[[ DATASET ENTRIES open ]]
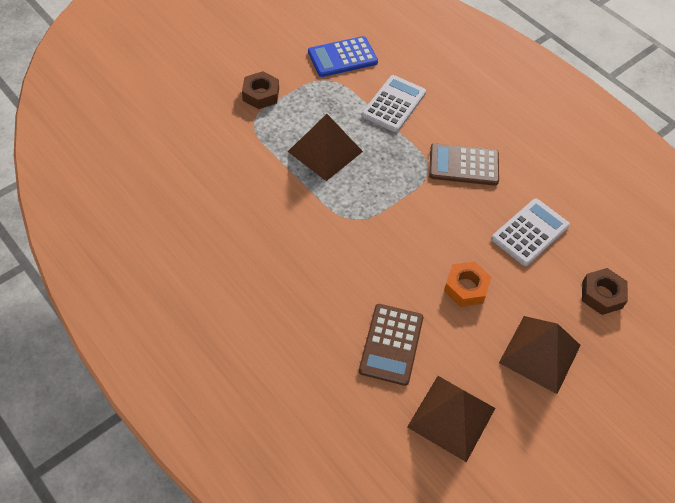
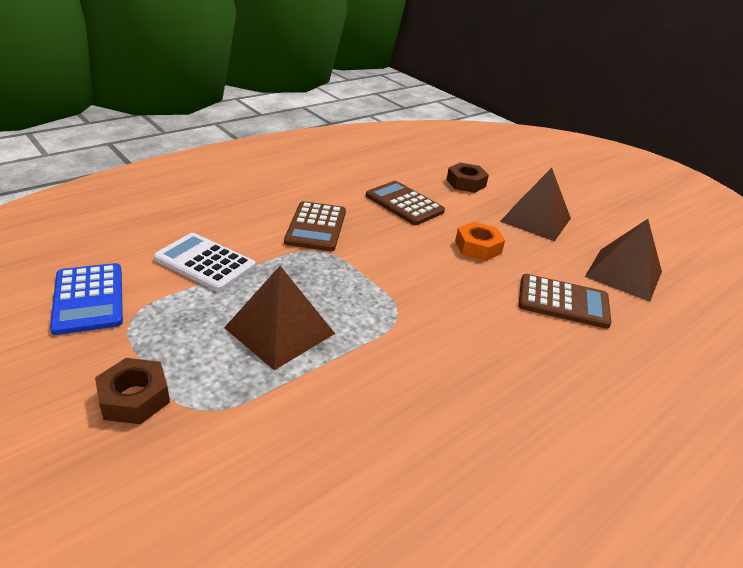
camera: 90 degrees left, 20 degrees down
(530, 232) = (404, 204): white calculator -> brown calculator

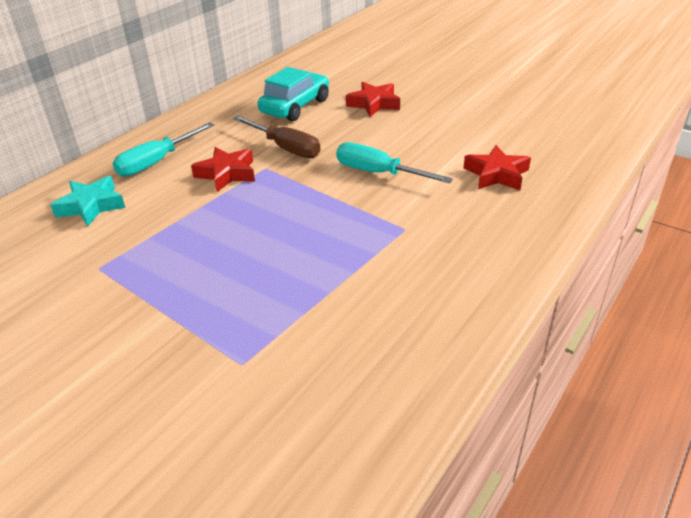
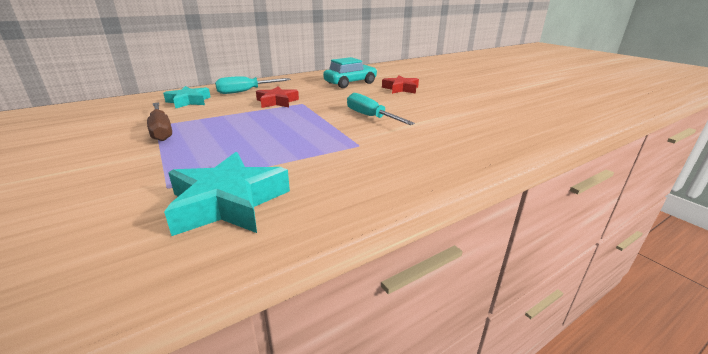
camera: 20 degrees right, 10 degrees down
(285, 148) = (324, 97): brown screwdriver -> brown screwdriver (161, 131)
(337, 361) = (228, 203): none -> turquoise star
(496, 174) = (456, 131): red star -> none

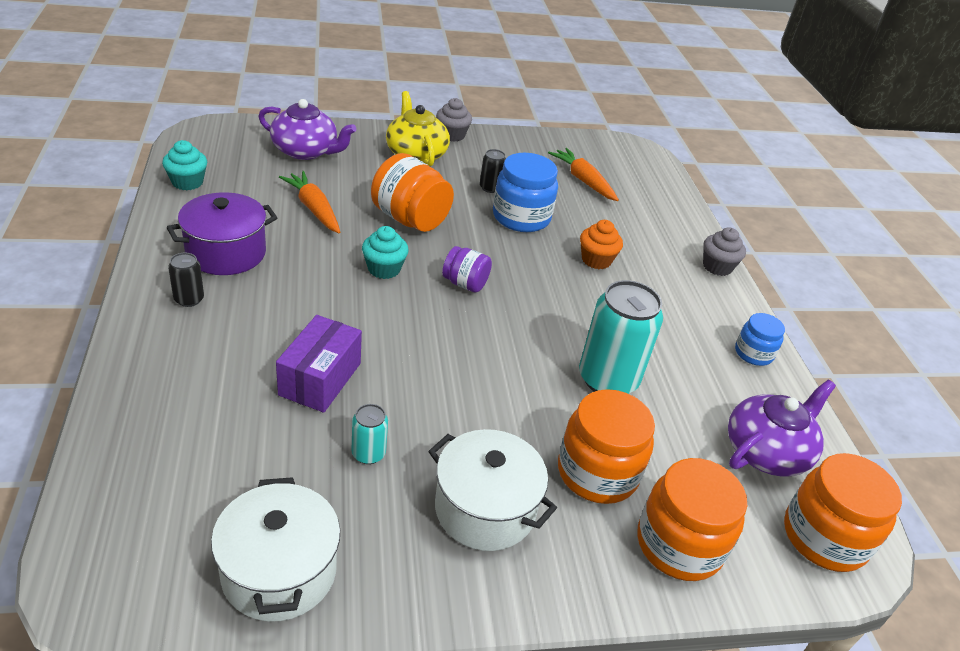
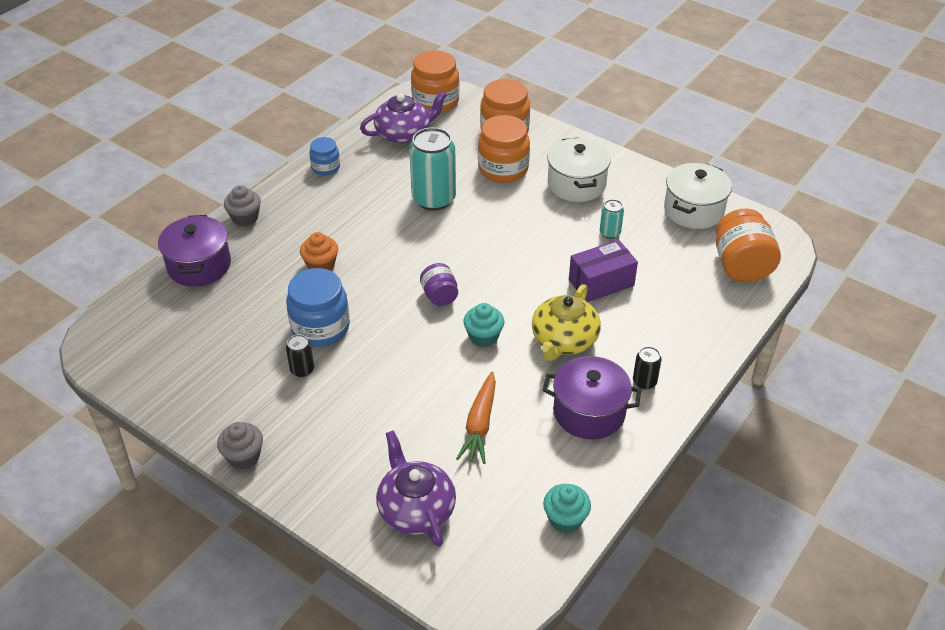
camera: 130 degrees left, 5 degrees up
(410, 219) = (412, 372): orange jar -> orange jar (741, 266)
(415, 154) = (314, 448): yellow teapot -> yellow teapot (564, 340)
(583, 181) = (210, 335): orange carrot -> none
(674, 217) = (199, 265): none -> purple pot
(767, 451) = (404, 133): purple teapot -> purple teapot turned 150 degrees clockwise

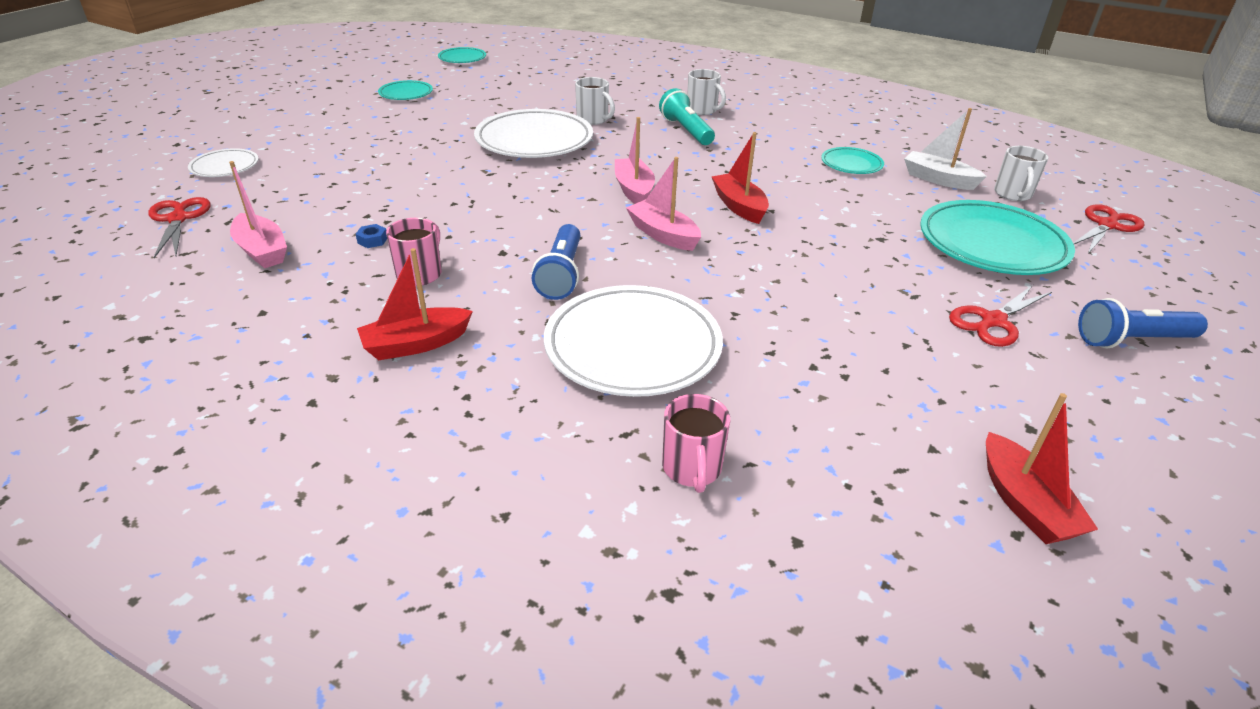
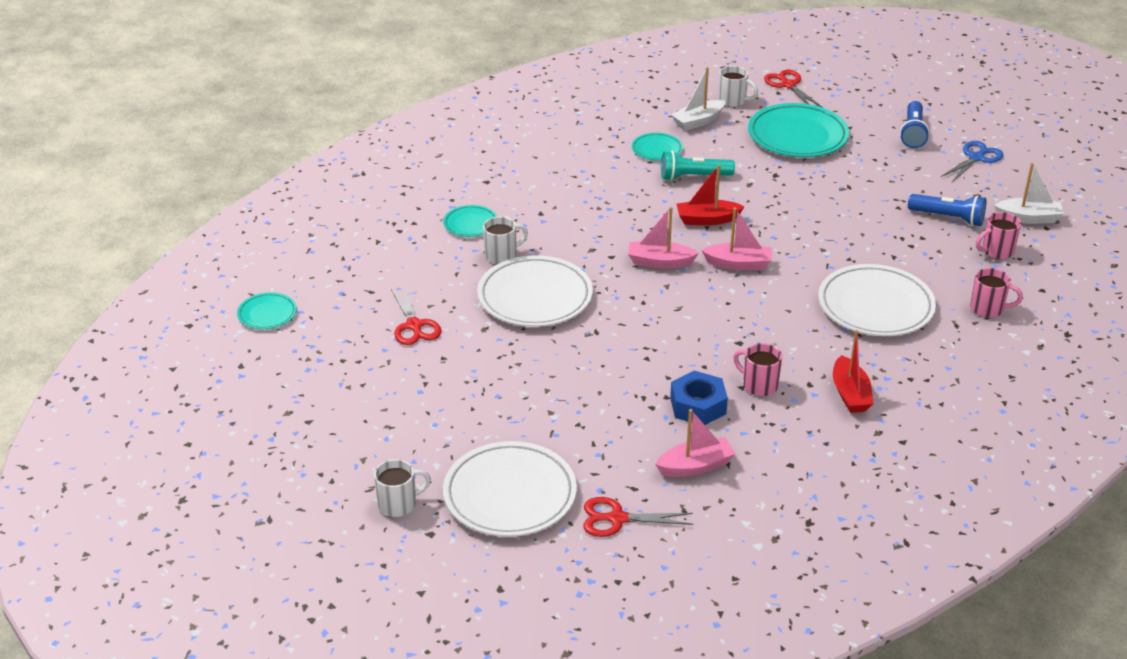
camera: 70 degrees left, 0 degrees up
(225, 167) = (510, 495): white plate -> white plate, size x1.98
(372, 240) = (698, 406): blue nut -> blue nut, size x2.38
(406, 94) = (364, 365): turquoise plate -> turquoise plate (470, 224)
(561, 274) = (780, 320): blue flashlight -> blue flashlight (948, 218)
(663, 235) = (738, 264): pink boat -> pink boat turned 150 degrees counterclockwise
(686, 131) = (553, 210): turquoise flashlight -> turquoise flashlight (693, 177)
(702, 110) = (511, 190): white mug -> white mug (399, 504)
(875, 466) = (996, 251): none -> pink mug
(993, 321) = (883, 169): red scissors -> red scissors (414, 325)
(1024, 503) = (1028, 218): red boat -> white boat
(1147, 417) = (976, 158): none -> blue scissors

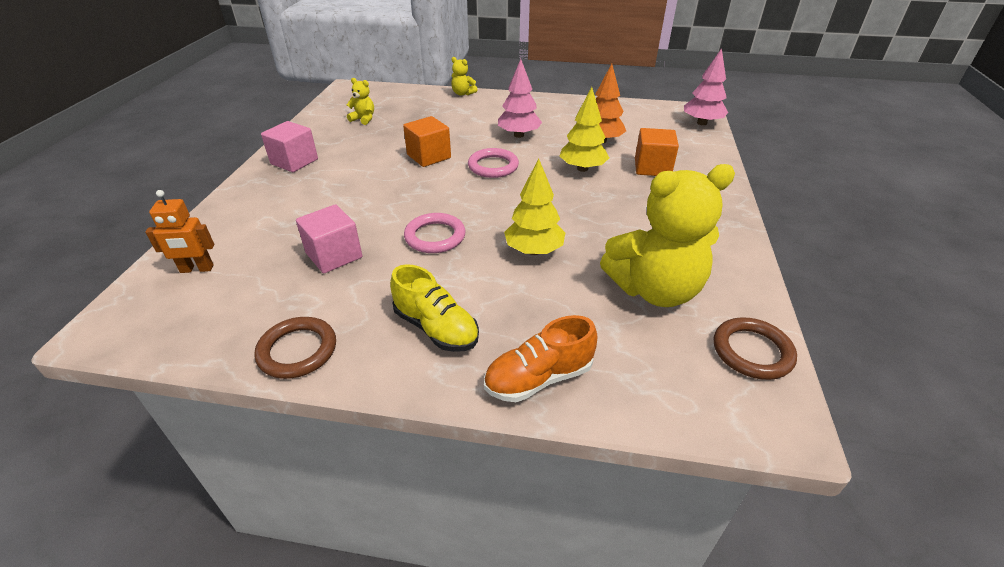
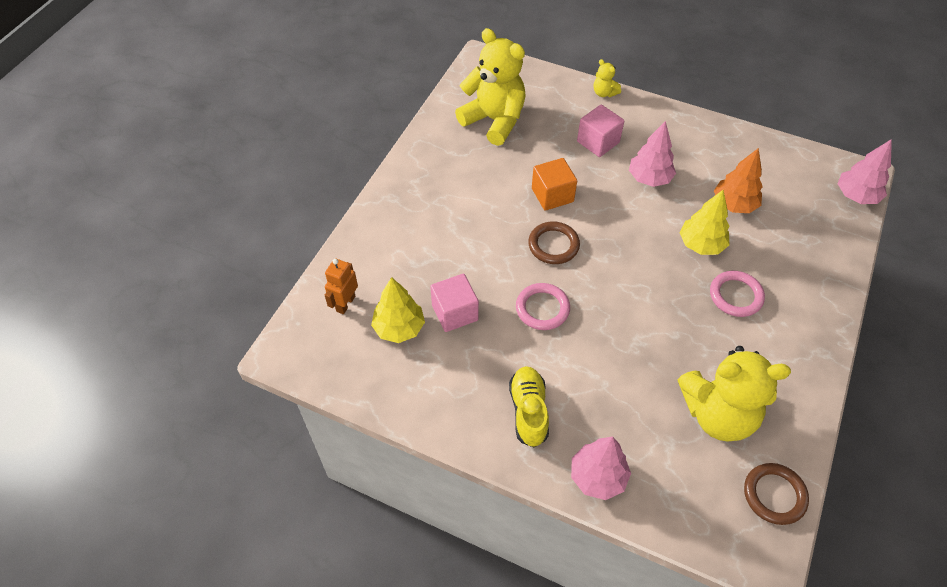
camera: 15 degrees right, 15 degrees up
(197, 269) = (345, 303): orange robot -> orange robot turned 105 degrees clockwise
(294, 162) = (424, 177): pink cube -> pink cube (598, 142)
(297, 350) = (423, 407): brown ring -> brown ring (553, 245)
(363, 119) = (494, 120): yellow teddy bear -> yellow teddy bear, size x2.35
(436, 328) = (528, 411): yellow shoe -> yellow shoe turned 150 degrees counterclockwise
(493, 166) = (612, 223): pink ring -> pink ring (735, 296)
(534, 251) = (626, 345): yellow tree -> yellow tree (399, 328)
(538, 378) = (598, 477): orange shoe -> pink tree
(652, 168) = (773, 258): orange cube -> none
[[ DATASET ENTRIES closed ]]
REQUIREMENT:
Please count the lines of the material above that contain "size", and give only the number.

EXERCISE OUTPUT:
3